● Recorded information:
--------------------------------------------------

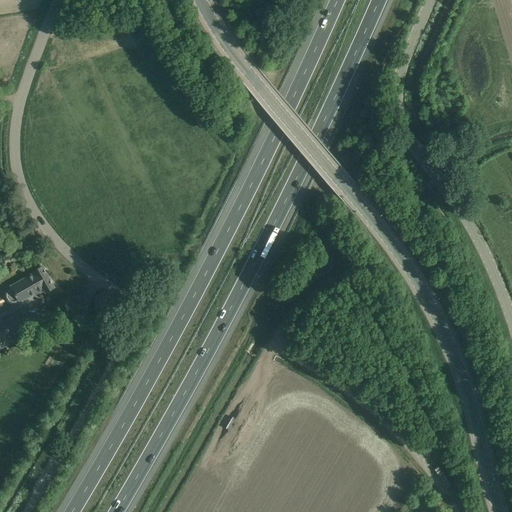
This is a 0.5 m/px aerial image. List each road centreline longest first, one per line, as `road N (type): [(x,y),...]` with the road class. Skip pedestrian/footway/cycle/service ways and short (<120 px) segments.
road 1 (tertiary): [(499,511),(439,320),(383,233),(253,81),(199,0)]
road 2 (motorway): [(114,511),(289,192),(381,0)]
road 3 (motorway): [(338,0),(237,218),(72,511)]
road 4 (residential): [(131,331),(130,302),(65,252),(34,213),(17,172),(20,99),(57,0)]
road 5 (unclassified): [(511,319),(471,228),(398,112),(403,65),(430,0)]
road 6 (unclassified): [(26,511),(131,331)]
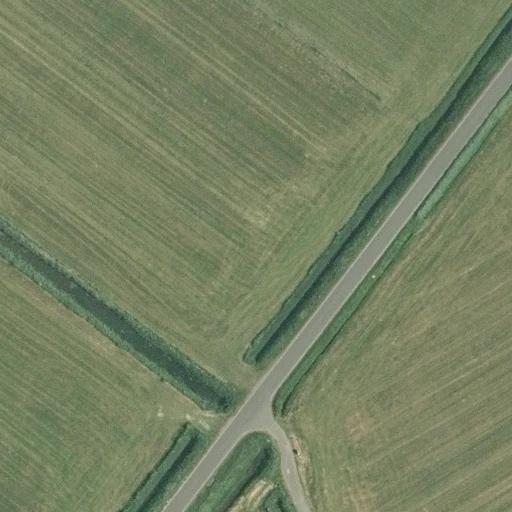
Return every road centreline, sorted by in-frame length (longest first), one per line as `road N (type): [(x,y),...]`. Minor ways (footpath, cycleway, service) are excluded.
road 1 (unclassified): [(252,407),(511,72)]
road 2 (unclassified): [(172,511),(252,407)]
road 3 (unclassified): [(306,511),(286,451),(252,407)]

--------------------------------------------------

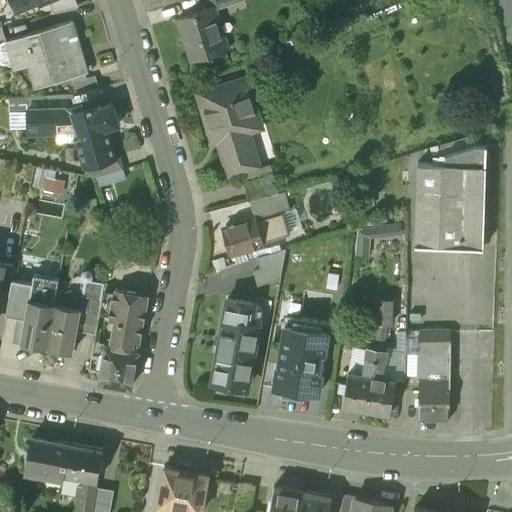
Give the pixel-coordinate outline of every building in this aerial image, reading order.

--------------------------------------------------

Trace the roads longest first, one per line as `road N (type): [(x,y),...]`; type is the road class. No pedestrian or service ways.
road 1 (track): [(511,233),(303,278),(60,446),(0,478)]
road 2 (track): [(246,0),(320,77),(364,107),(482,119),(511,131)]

--------------------------------------------------

● Prompt: Copy out the listing from the line that has "Trace the roads" through the line that has "road 2 (track): [(246,0),(320,77),(364,107),(482,119),(511,131)]", swapping "pedestrian" for "footpath" and keeping all else the same.

● Full output:
Trace the roads longest first, one per line as `road N (type): [(x,y),...]`; type is the road class. No footpath or service ways.
road 1 (track): [(511,233),(303,278),(60,446),(0,478)]
road 2 (track): [(246,0),(320,77),(364,107),(482,119),(511,131)]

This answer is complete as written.